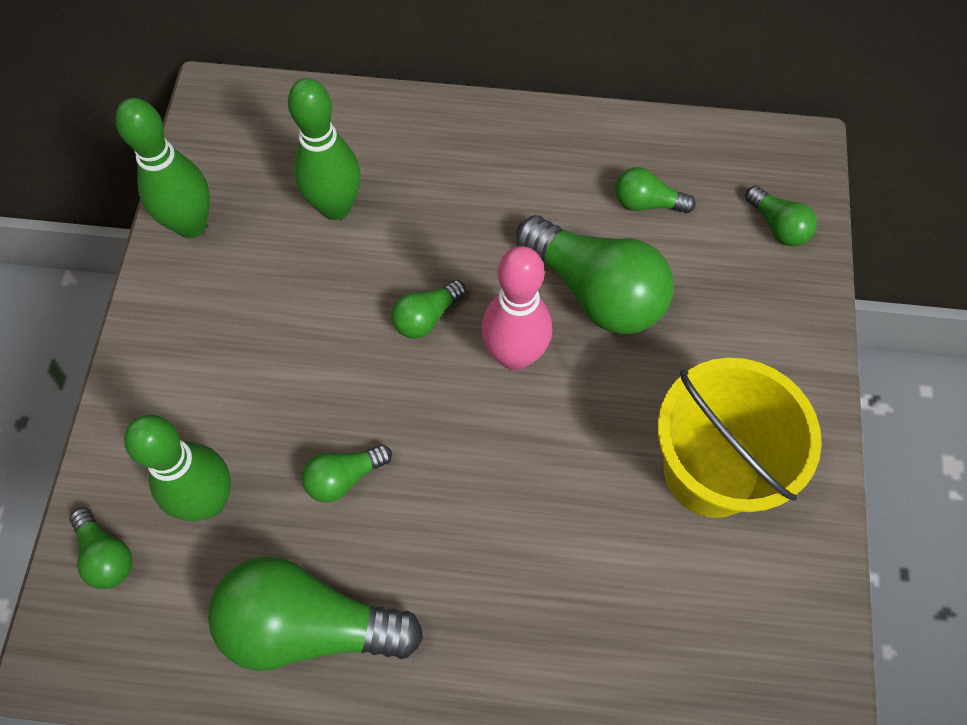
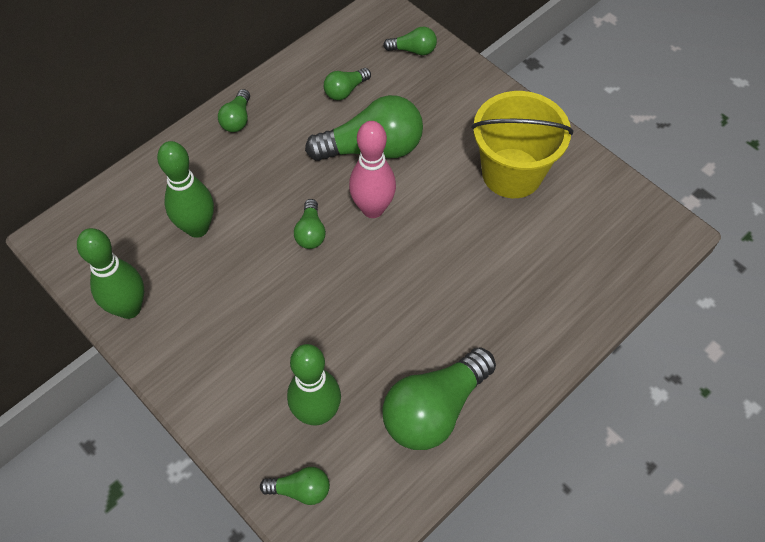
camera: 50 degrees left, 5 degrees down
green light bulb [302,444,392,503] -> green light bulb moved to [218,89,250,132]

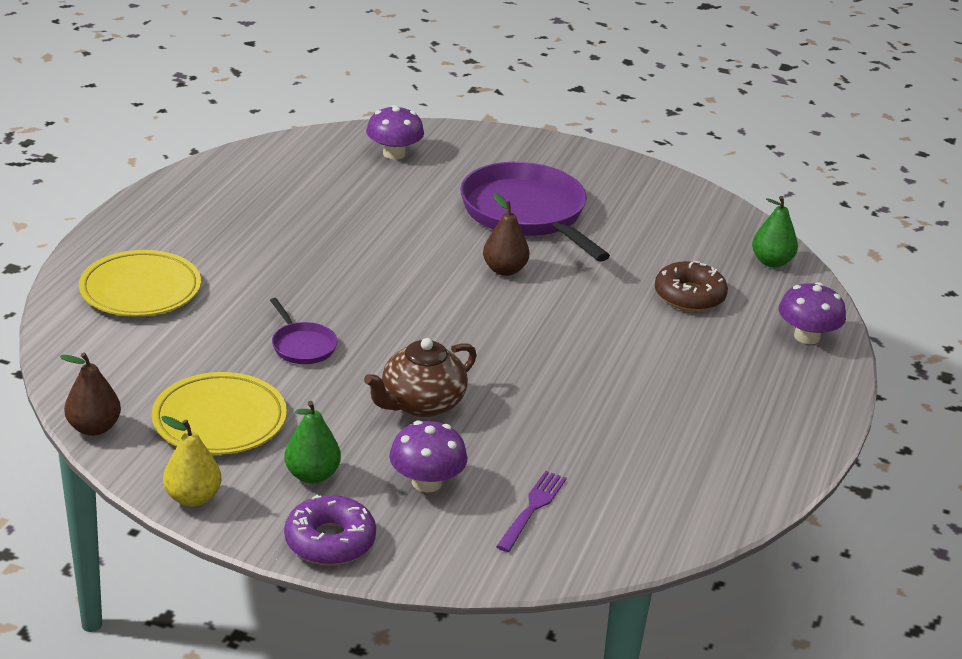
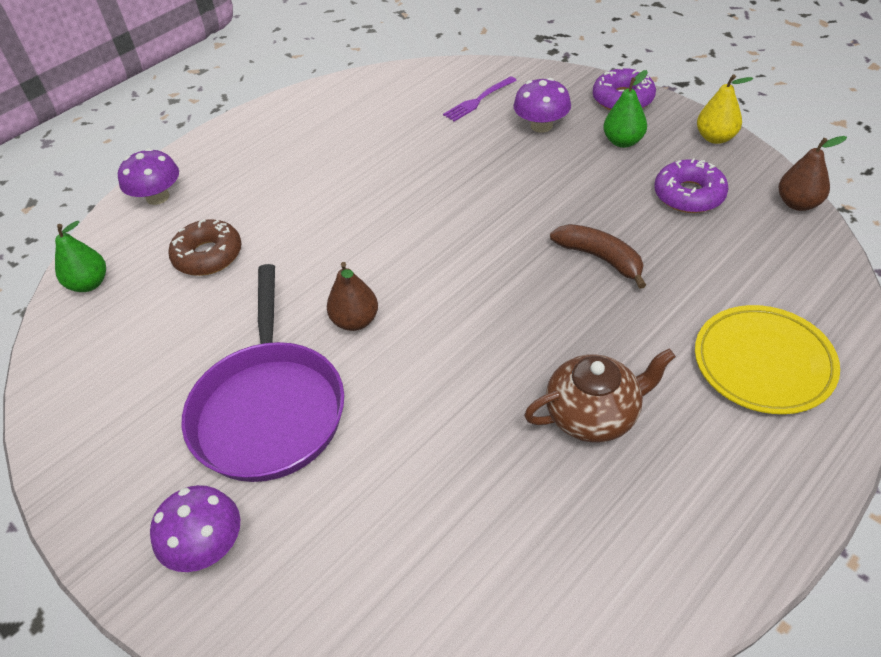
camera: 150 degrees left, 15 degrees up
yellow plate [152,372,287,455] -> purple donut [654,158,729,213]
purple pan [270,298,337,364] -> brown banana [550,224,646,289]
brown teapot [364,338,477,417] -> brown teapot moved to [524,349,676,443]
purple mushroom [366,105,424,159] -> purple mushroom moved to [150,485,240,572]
----------------------------------------
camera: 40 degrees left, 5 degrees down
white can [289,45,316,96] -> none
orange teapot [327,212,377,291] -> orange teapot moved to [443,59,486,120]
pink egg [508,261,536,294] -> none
----------------------------------------
Only one stretch of the entries above is wanted: the lines from the one containing "brown teapot [364,338,477,417]" through the one containing "purple mushroom [366,105,424,159]". Please reproduce it exactly.

Written solution.
brown teapot [364,338,477,417] -> brown teapot moved to [524,349,676,443]
purple mushroom [366,105,424,159] -> purple mushroom moved to [150,485,240,572]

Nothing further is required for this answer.